**Prompt:** Output exactly the span of lines beginning with the one that holds "none -> tan brick H3 level 1" and ending with the last line of the data below.

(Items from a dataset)
- Opening Delimiter -
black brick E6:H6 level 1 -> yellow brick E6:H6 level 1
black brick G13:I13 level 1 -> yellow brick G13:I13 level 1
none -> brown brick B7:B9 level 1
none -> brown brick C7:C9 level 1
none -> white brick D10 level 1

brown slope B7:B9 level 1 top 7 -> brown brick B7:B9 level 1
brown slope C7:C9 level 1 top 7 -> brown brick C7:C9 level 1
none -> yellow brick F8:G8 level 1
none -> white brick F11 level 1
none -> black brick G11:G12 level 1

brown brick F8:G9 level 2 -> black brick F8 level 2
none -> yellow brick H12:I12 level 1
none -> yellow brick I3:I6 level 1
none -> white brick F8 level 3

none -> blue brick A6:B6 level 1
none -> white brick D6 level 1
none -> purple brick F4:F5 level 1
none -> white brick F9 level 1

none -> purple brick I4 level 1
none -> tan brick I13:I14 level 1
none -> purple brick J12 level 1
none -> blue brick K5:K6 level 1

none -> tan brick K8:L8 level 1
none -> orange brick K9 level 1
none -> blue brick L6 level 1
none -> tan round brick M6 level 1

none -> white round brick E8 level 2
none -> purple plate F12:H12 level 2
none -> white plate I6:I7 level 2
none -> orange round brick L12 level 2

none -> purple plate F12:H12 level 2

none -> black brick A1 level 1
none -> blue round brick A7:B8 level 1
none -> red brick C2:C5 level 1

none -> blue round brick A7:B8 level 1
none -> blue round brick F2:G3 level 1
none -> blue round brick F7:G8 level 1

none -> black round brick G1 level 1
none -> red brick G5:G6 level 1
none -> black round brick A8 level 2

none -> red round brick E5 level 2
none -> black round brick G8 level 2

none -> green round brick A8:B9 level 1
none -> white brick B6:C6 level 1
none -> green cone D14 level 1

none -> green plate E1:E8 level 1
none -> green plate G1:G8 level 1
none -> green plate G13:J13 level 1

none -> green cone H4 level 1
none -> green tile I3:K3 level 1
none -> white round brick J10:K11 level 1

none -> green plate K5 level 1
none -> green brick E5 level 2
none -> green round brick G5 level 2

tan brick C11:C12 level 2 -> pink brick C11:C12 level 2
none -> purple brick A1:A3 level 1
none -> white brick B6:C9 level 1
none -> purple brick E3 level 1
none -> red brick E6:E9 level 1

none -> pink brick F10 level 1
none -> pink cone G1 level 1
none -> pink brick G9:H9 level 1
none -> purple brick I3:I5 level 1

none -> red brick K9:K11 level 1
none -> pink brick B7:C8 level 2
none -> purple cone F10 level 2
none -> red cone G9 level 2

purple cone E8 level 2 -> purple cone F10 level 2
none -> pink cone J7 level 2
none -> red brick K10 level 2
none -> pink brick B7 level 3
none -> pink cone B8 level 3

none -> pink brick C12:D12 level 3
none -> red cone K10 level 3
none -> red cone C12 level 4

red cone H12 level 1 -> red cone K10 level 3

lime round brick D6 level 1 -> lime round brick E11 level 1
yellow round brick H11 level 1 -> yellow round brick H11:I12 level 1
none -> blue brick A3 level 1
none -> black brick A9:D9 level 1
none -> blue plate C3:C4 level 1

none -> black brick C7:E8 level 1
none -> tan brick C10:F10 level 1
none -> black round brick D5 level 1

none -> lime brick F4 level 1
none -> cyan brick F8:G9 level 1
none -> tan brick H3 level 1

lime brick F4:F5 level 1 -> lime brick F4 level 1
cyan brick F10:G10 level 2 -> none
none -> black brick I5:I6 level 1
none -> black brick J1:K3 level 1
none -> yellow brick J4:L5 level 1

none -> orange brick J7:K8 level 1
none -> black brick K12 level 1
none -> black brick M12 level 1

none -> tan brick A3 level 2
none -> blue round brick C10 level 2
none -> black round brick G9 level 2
- Closing Delimiter -
**Reply to the task:**
none -> tan brick H3 level 1

lime brick F4:F5 level 1 -> lime brick F4 level 1
cyan brick F10:G10 level 2 -> none
none -> black brick I5:I6 level 1
none -> black brick J1:K3 level 1
none -> yellow brick J4:L5 level 1

none -> orange brick J7:K8 level 1
none -> black brick K12 level 1
none -> black brick M12 level 1

none -> tan brick A3 level 2
none -> blue round brick C10 level 2
none -> black round brick G9 level 2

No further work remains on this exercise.